PROBLEM DETAILS: With every picture left out, give the data below back exactly.

WORKING DATA:
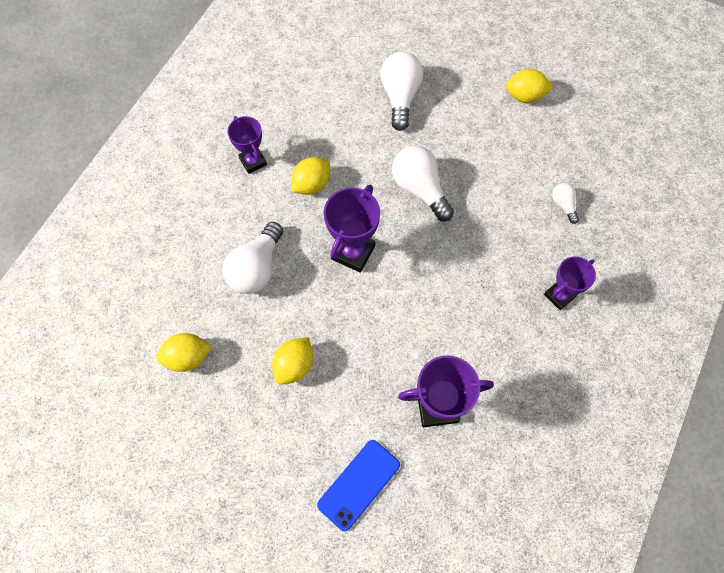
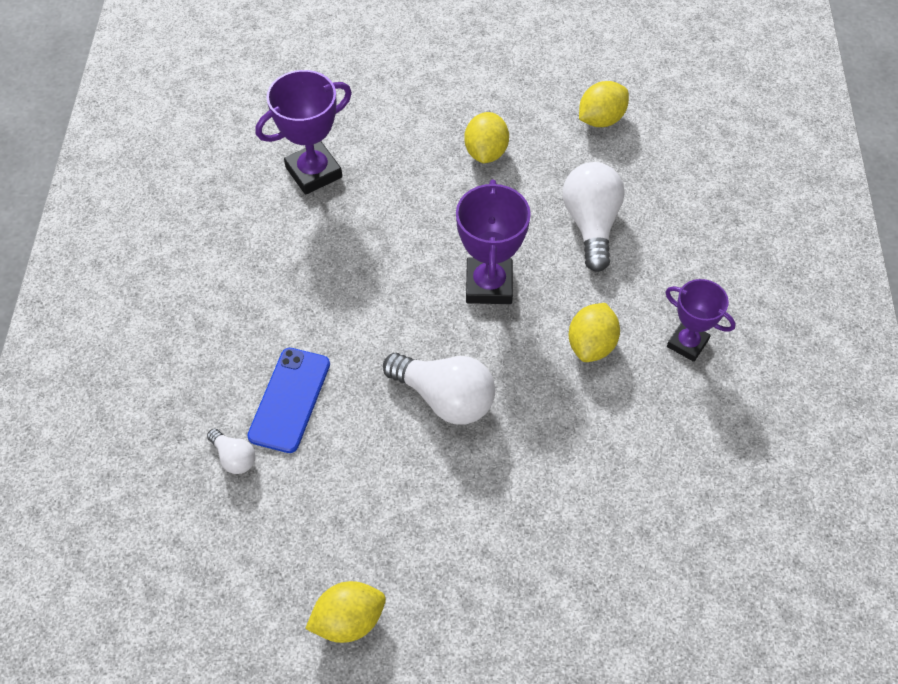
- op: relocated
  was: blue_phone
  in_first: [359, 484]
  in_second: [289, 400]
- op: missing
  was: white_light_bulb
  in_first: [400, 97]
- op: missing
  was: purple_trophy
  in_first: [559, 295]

REPLY:
- op: relocated
  was: blue_phone
  in_first: [359, 484]
  in_second: [289, 400]
- op: missing
  was: white_light_bulb
  in_first: [400, 97]
- op: missing
  was: purple_trophy
  in_first: [559, 295]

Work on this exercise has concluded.